[Prompt]
Only lines with the word "plate" are wanted; copy each of them from the listing below.

Extracted material: Begin

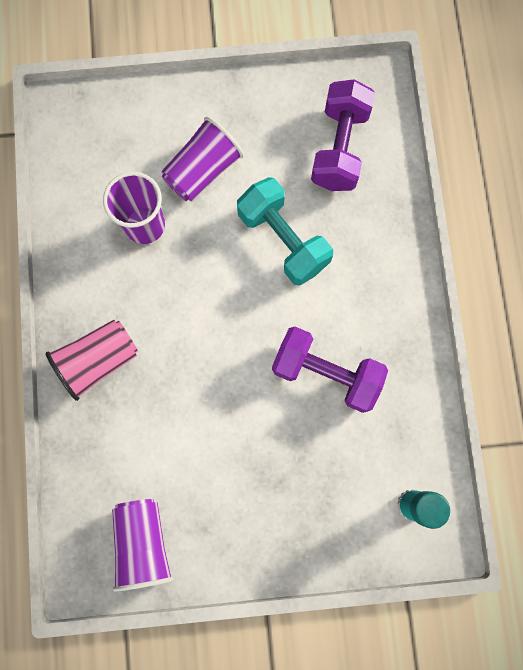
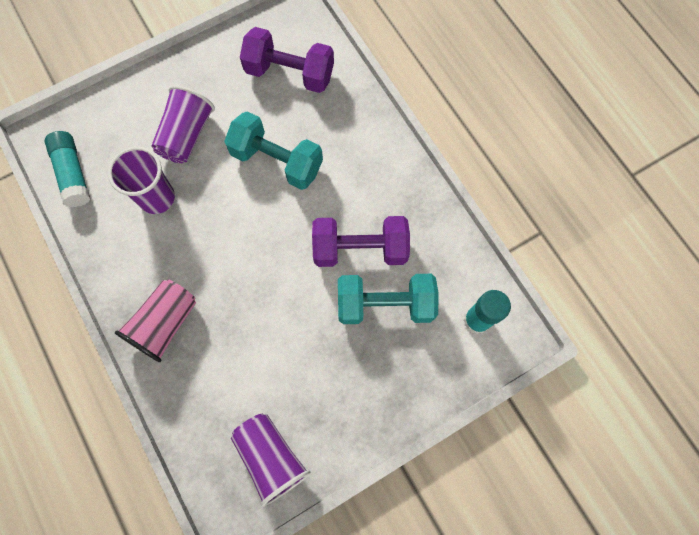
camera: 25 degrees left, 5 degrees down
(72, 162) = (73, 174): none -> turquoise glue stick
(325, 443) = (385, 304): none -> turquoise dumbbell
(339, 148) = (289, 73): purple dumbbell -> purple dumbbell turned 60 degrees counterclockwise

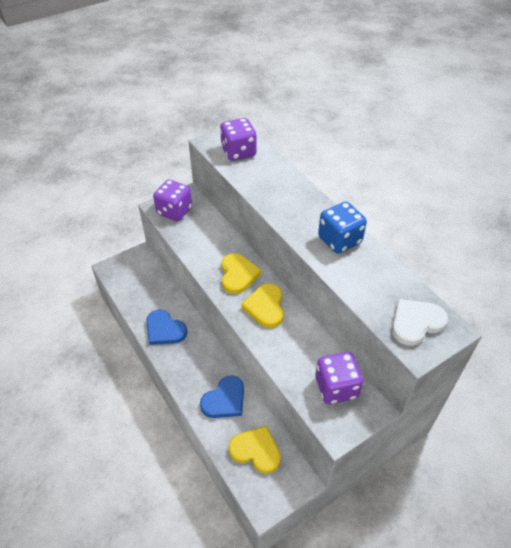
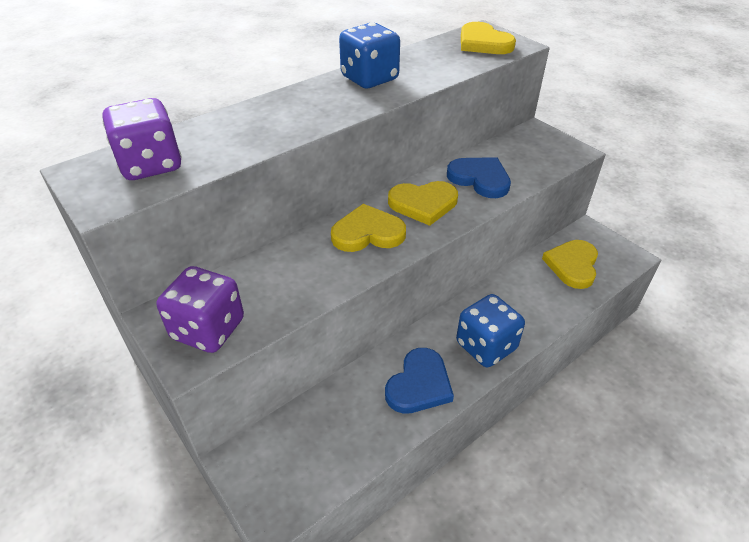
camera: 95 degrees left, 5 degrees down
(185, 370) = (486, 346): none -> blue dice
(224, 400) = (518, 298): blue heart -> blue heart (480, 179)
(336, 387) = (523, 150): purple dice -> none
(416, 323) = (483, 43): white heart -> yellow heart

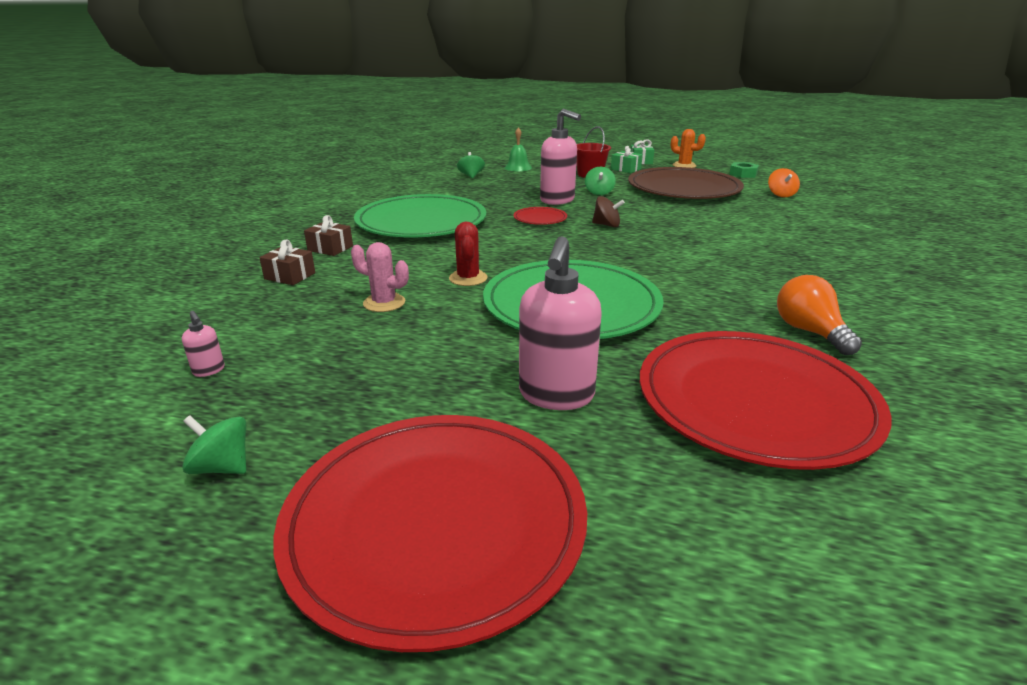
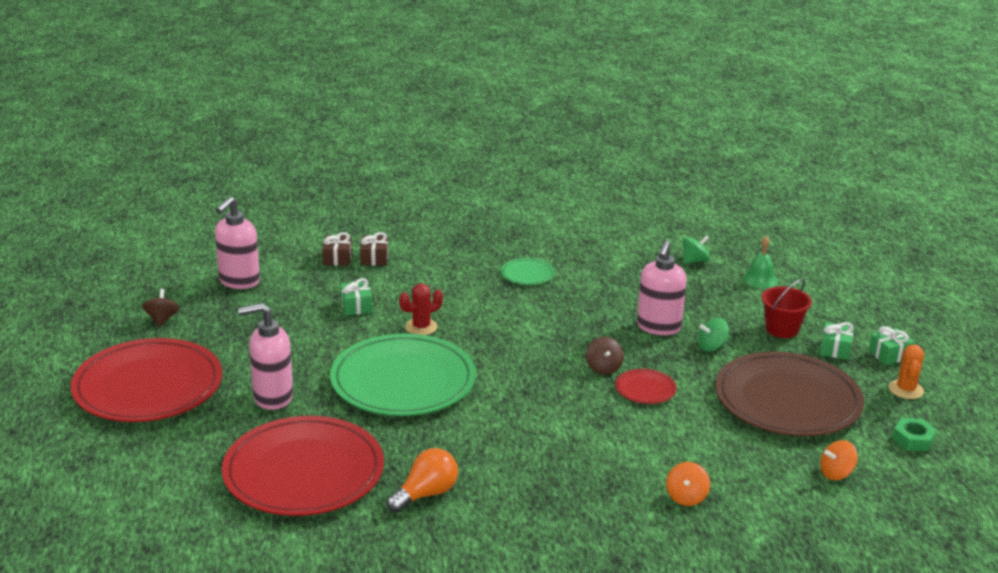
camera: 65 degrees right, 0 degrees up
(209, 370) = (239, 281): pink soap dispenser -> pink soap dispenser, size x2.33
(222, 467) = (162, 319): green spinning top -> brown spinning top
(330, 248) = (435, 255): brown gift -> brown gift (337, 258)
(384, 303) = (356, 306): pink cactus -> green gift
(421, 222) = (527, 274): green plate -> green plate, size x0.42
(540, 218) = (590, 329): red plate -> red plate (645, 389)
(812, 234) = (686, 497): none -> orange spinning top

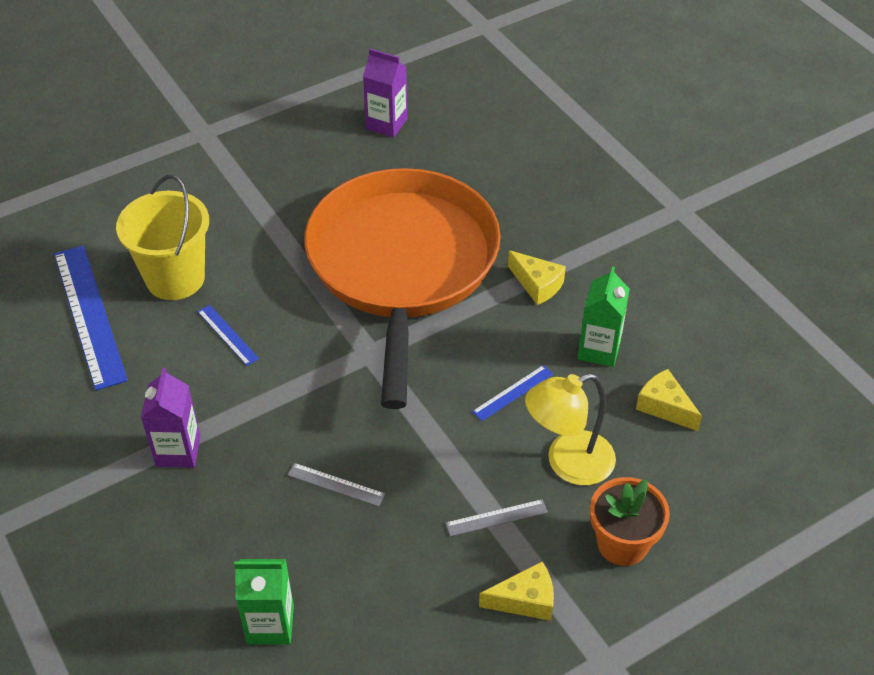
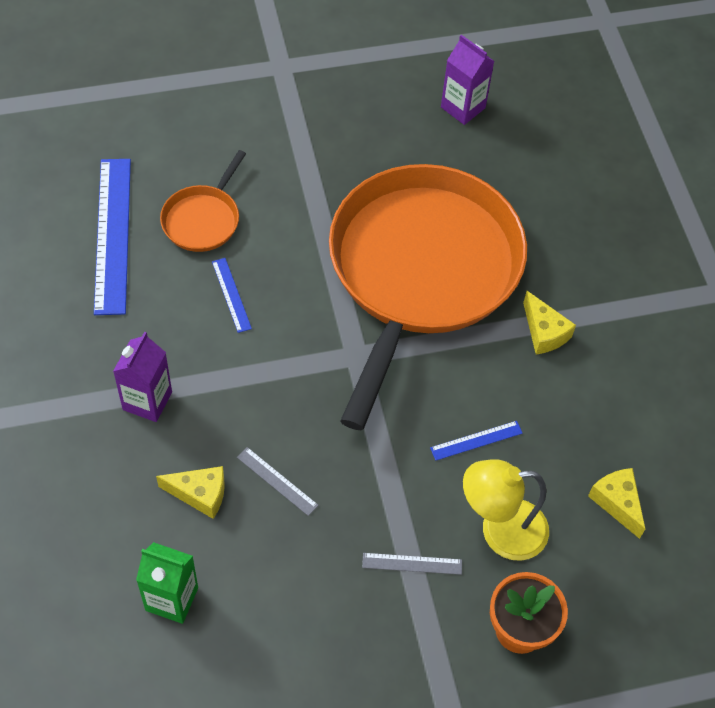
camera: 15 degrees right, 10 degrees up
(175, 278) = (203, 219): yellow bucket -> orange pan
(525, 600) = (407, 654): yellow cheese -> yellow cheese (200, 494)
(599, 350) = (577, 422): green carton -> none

Extracted material: End

[Response to the exercise]
(421, 222) = (527, 274): green plate -> green plate, size x0.42
(540, 218) = (590, 329): red plate -> red plate (645, 389)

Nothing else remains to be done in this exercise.